▶ _TASK DETAILS_:
Reproduce the listing below in full and exactly; no pictures belong in the copy.

▶ _DATA SEGMENT_:

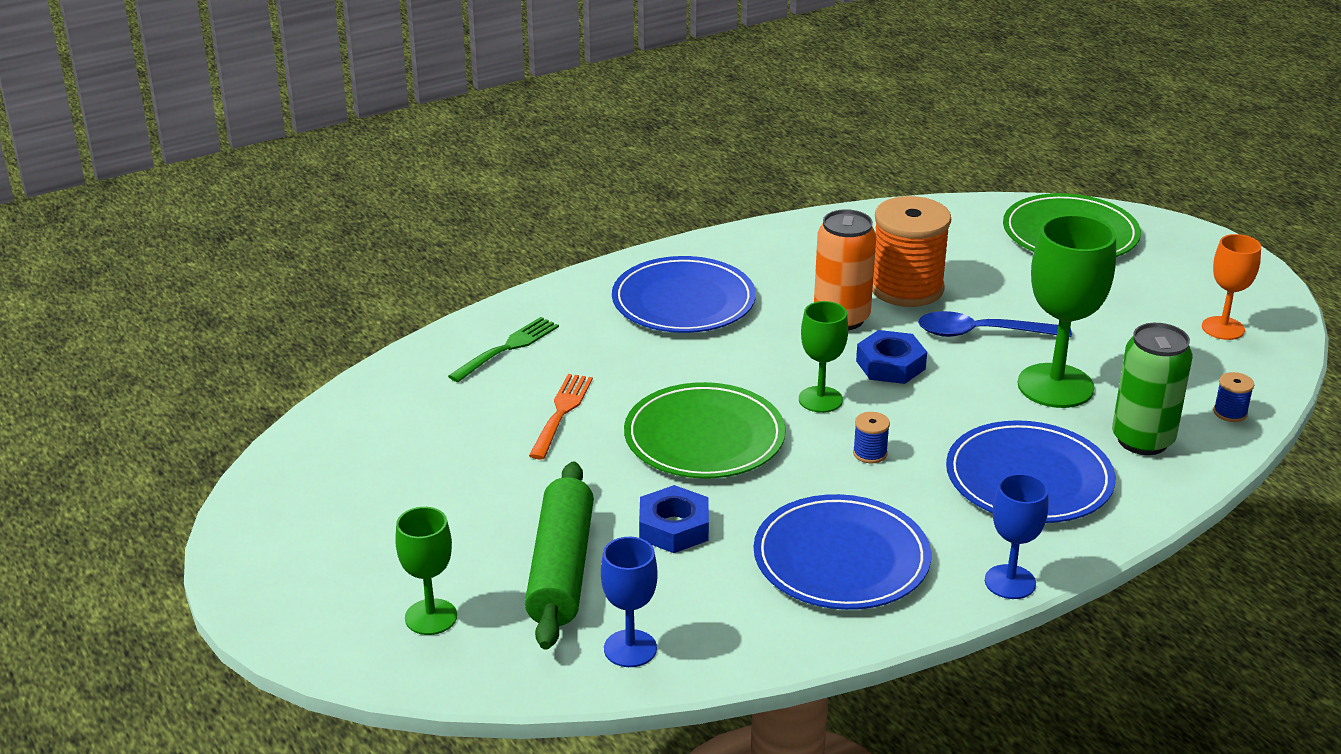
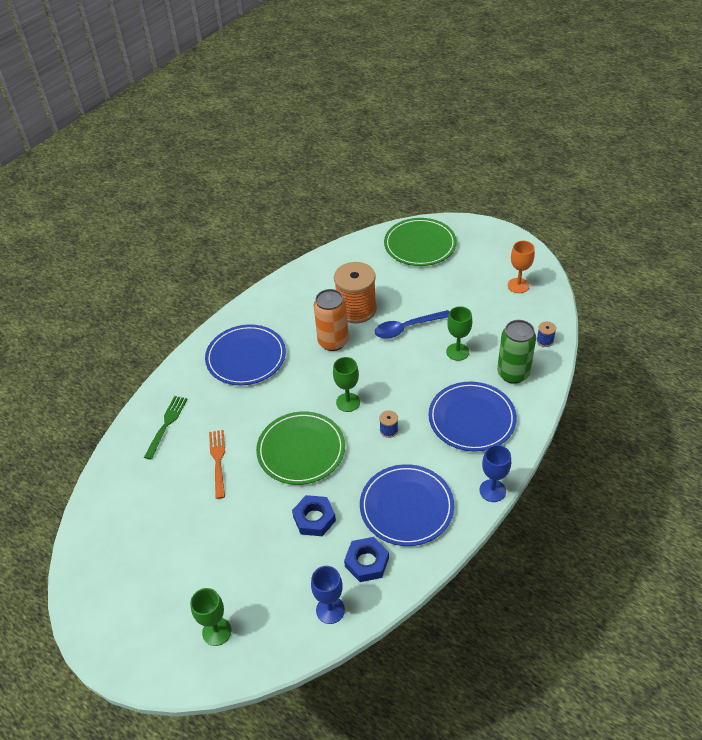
camera: 20 degrees left, 15 degrees up
(561, 569) = (269, 570): green rolling pin -> none
(890, 365) = (372, 365): blue nut -> blue nut (366, 562)
(1055, 386) = (457, 352): green goblet -> green goblet, size x0.58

▶ _EXERCISE ANSWER_:
camera: 20 degrees left, 15 degrees up
(561, 569) = (269, 570): green rolling pin -> none
(890, 365) = (372, 365): blue nut -> blue nut (366, 562)
(1055, 386) = (457, 352): green goblet -> green goblet, size x0.58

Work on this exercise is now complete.